■ WHAT THE EXERCISE ASKS
From the entries that follow, pick out all lines holding "clockwise".

DATA PROVIDED section start

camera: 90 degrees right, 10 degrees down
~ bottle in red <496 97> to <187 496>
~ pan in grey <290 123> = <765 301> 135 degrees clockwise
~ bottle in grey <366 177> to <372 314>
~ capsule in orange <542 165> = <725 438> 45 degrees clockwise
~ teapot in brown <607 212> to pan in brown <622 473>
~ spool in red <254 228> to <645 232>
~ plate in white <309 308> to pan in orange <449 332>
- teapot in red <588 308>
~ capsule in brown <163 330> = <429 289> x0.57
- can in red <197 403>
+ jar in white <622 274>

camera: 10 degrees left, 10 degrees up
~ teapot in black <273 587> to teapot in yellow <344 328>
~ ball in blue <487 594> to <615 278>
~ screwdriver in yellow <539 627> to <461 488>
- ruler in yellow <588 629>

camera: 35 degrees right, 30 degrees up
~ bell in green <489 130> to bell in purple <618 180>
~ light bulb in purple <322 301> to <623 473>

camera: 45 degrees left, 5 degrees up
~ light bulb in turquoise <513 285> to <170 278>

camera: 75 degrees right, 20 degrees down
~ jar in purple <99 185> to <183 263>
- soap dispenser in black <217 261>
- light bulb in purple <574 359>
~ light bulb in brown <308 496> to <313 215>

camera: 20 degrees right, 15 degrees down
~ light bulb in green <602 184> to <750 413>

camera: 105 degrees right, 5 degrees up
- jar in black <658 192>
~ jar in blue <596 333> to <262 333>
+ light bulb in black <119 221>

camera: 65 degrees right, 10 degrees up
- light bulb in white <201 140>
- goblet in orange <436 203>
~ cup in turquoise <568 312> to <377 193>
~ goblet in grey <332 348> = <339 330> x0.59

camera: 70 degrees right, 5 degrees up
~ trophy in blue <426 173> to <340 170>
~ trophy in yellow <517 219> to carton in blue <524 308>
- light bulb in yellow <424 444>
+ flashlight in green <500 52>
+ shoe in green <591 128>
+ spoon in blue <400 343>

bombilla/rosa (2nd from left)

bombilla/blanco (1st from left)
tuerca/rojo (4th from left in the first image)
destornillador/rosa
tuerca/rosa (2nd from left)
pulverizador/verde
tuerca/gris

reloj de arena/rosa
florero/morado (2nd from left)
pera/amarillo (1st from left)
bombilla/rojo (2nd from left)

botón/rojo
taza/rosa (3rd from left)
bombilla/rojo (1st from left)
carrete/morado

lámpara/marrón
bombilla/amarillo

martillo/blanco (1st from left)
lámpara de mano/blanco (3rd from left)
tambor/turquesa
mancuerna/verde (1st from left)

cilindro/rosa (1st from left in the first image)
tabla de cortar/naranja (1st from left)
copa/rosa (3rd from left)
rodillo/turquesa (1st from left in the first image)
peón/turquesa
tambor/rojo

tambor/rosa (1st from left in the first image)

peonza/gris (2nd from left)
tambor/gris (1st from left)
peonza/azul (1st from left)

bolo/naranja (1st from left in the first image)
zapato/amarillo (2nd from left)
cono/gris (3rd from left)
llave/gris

DATA PROVIDED section end

■ RESPONSE TO THE TASK
~ pan in grey <290 123> = <765 301> 135 degrees clockwise
~ capsule in orange <542 165> = <725 438> 45 degrees clockwise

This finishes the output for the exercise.